» RECORDED DATA:
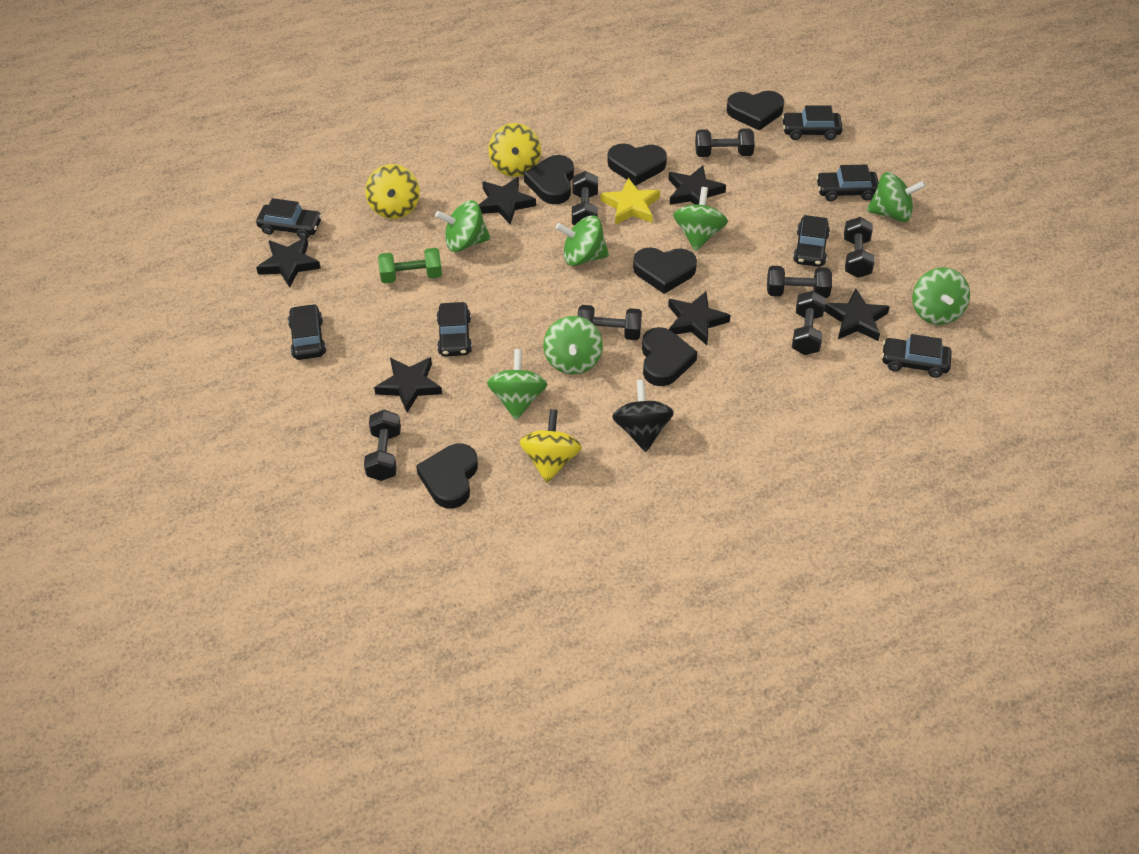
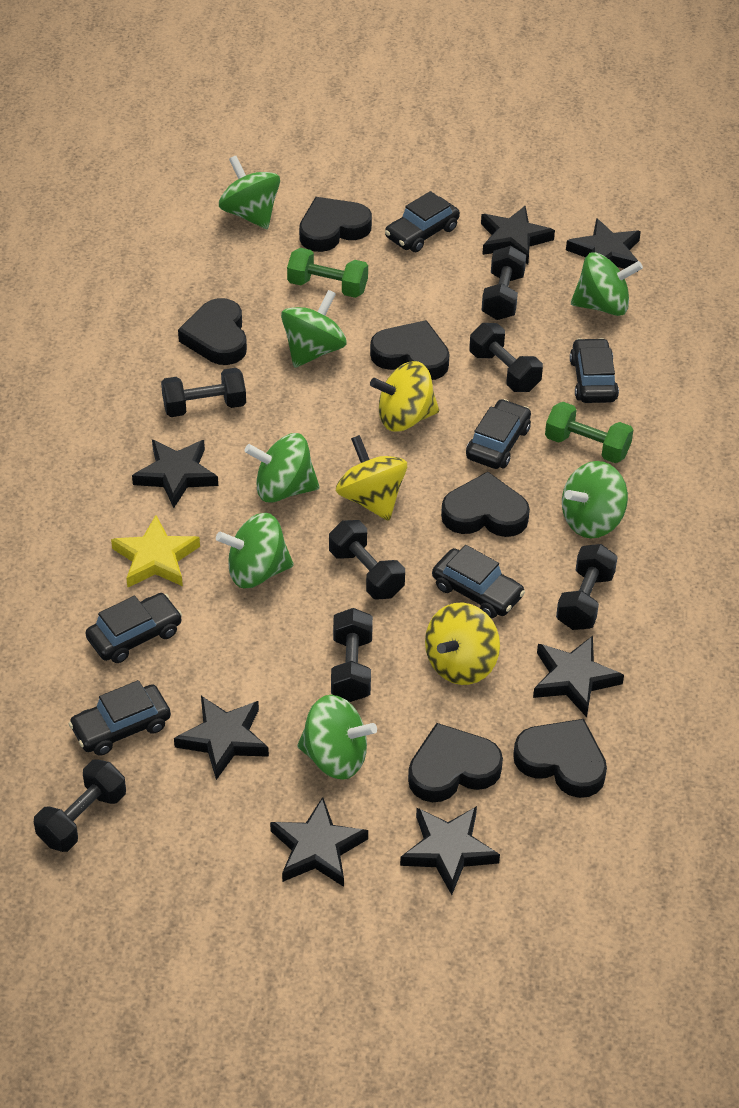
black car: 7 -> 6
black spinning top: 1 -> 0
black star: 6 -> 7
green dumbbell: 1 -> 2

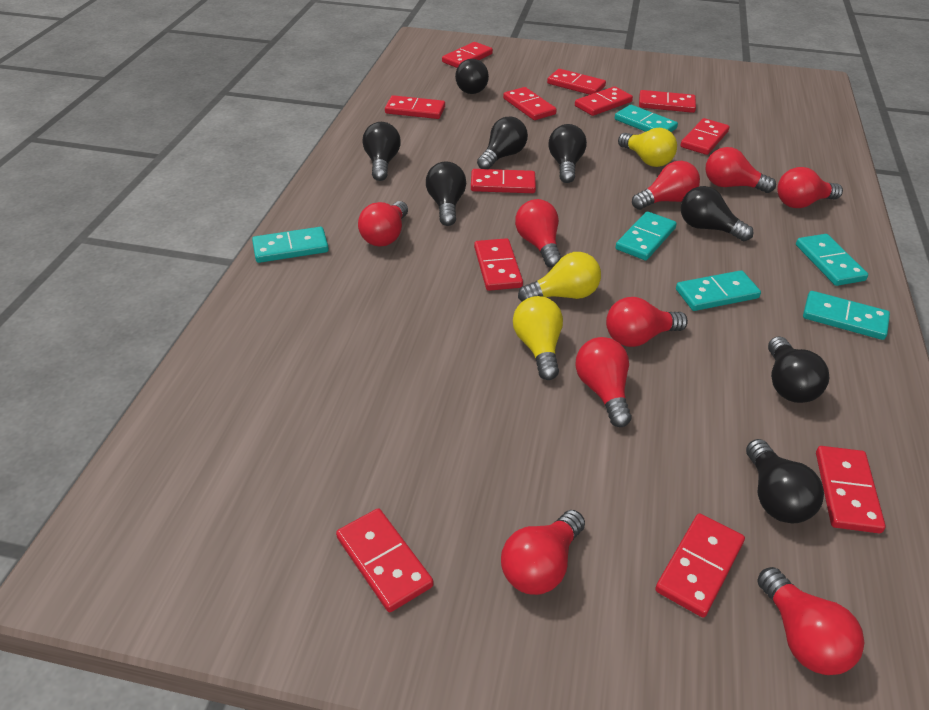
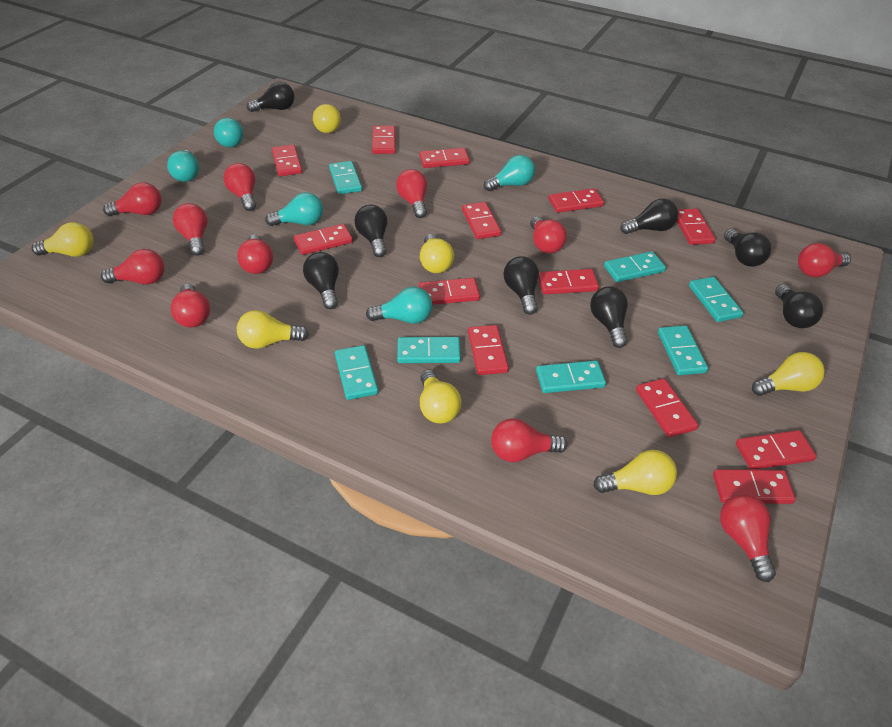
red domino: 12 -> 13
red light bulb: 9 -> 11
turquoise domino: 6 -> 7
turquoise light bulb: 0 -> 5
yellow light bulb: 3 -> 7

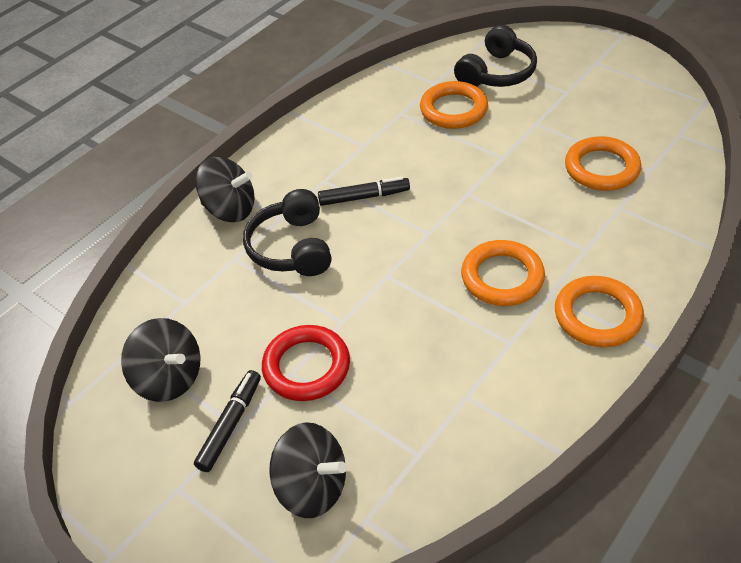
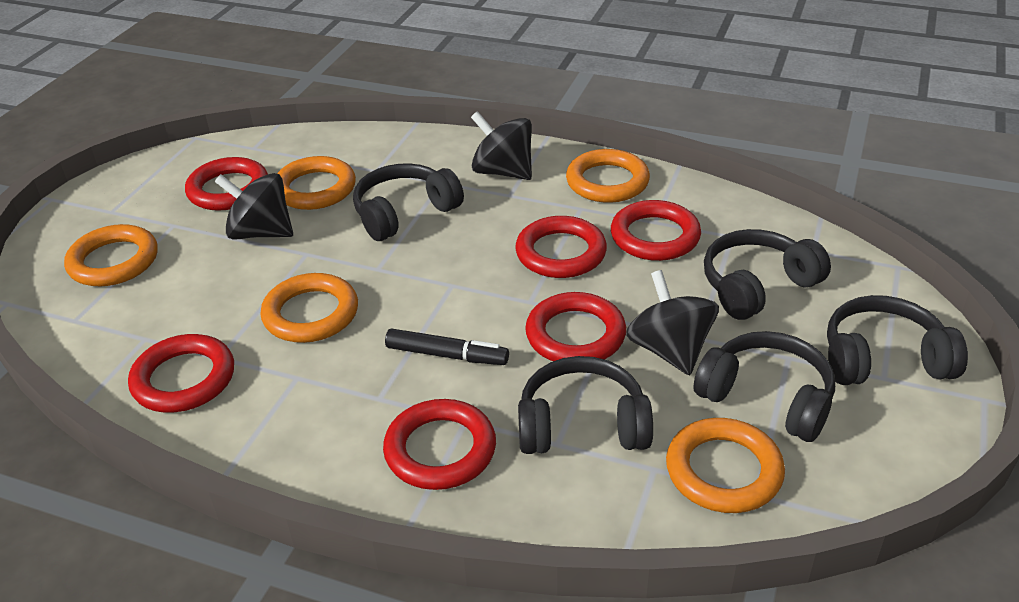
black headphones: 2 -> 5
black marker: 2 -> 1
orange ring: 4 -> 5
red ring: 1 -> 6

» REQUIRED WORK:
Repeat the records above exactly, leaving out the pictures.

» WRITTEN RESPONSE:
black car: 7 -> 6
black spinning top: 1 -> 0
black star: 6 -> 7
green dumbbell: 1 -> 2

red domino: 12 -> 13
red light bulb: 9 -> 11
turquoise domino: 6 -> 7
turquoise light bulb: 0 -> 5
yellow light bulb: 3 -> 7

black headphones: 2 -> 5
black marker: 2 -> 1
orange ring: 4 -> 5
red ring: 1 -> 6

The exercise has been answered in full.